_Required action:_
From the records below, please repeat exactly the line that has "orange goblet [325,60,363,138]", the line that has "camera: 25 degrees right, 0 degrees up", and every line between them, and nothing else.

(Dataset excerpts)
---
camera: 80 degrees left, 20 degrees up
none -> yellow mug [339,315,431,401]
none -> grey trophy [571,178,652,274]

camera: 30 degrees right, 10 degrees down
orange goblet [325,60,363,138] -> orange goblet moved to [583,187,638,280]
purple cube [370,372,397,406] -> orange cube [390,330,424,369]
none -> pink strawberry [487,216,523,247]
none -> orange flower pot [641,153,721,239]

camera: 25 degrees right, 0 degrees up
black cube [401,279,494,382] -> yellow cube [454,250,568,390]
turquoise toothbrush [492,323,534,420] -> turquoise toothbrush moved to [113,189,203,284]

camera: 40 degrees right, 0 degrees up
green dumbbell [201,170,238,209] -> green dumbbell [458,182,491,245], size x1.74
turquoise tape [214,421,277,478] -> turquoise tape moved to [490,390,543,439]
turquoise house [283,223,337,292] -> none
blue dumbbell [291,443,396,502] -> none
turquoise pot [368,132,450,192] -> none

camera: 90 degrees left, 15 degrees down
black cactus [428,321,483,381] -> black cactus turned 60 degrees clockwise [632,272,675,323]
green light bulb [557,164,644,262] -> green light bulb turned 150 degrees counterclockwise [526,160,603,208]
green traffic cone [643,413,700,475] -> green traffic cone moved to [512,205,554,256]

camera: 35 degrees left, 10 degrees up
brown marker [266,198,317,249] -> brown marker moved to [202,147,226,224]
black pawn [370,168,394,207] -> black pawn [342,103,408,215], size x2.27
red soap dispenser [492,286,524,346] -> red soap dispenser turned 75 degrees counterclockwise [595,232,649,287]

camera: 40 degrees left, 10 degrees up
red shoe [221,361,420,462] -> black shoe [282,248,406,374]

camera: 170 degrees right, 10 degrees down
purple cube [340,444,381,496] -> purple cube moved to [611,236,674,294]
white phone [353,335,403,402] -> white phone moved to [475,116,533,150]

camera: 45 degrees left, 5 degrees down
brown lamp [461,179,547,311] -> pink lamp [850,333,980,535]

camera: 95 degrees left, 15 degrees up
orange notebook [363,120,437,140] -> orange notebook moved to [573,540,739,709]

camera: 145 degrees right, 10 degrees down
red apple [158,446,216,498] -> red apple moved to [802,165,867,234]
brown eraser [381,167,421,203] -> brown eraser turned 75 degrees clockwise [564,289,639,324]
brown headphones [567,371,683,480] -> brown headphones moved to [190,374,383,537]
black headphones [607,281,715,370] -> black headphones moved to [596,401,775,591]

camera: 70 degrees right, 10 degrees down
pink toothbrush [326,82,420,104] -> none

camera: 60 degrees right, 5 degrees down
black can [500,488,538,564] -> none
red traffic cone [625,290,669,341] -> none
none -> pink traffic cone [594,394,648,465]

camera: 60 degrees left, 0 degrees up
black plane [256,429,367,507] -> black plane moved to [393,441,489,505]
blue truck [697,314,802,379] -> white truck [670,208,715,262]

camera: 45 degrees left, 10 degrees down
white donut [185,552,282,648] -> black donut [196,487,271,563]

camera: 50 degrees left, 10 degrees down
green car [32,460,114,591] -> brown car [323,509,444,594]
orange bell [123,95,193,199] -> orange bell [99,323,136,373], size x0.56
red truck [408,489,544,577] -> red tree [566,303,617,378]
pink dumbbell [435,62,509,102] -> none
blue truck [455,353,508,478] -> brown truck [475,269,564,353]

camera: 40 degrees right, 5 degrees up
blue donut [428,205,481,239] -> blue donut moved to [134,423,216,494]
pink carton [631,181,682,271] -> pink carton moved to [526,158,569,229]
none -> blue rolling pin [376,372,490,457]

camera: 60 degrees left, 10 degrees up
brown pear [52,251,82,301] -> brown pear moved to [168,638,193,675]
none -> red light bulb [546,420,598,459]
---
_Answer section:_
orange goblet [325,60,363,138] -> orange goblet moved to [583,187,638,280]
purple cube [370,372,397,406] -> orange cube [390,330,424,369]
none -> pink strawberry [487,216,523,247]
none -> orange flower pot [641,153,721,239]

camera: 25 degrees right, 0 degrees up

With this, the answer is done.